ENTRIES SUPPLIED —
::::::::::

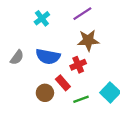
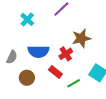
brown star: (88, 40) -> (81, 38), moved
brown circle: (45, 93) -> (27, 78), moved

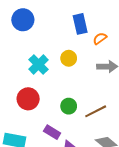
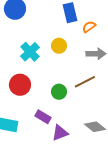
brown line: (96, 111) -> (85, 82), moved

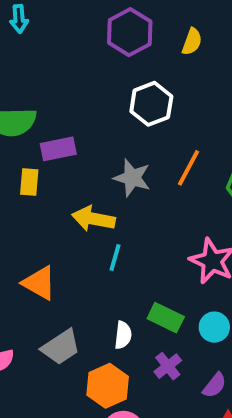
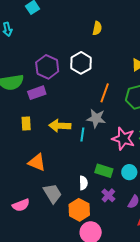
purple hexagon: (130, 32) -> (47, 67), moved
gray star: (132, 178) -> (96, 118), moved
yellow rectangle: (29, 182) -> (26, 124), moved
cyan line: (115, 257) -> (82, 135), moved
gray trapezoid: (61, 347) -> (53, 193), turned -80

::::::::::

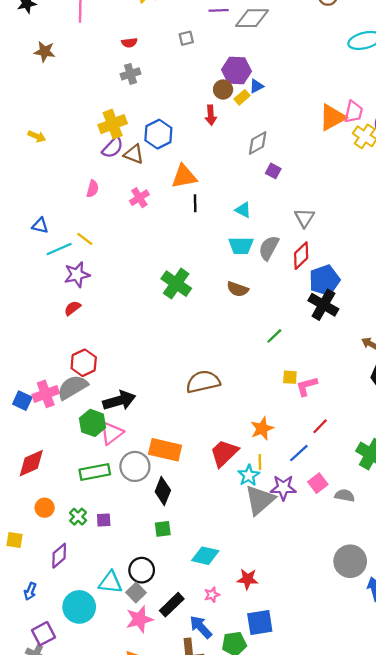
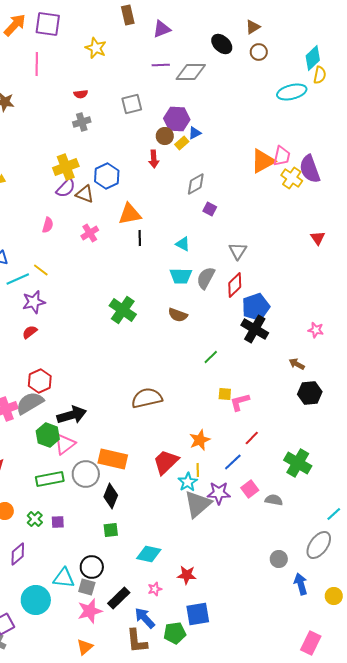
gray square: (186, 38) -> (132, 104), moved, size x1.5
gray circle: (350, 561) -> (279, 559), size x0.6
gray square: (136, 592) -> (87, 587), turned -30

::::::::::

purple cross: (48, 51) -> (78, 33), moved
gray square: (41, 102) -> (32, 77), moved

::::::::::

WHAT THE TASK ASKS —
Look above for the line with "brown star: (88, 40) -> (81, 38), moved" and the line with "yellow rectangle: (29, 182)". Give again exactly those two lines and all lines between them, pictures excluded.

PROBLEM SOLUTION —
brown star: (88, 40) -> (81, 38), moved
brown circle: (45, 93) -> (27, 78), moved

brown line: (96, 111) -> (85, 82), moved

purple hexagon: (130, 32) -> (47, 67), moved
gray star: (132, 178) -> (96, 118), moved
yellow rectangle: (29, 182) -> (26, 124), moved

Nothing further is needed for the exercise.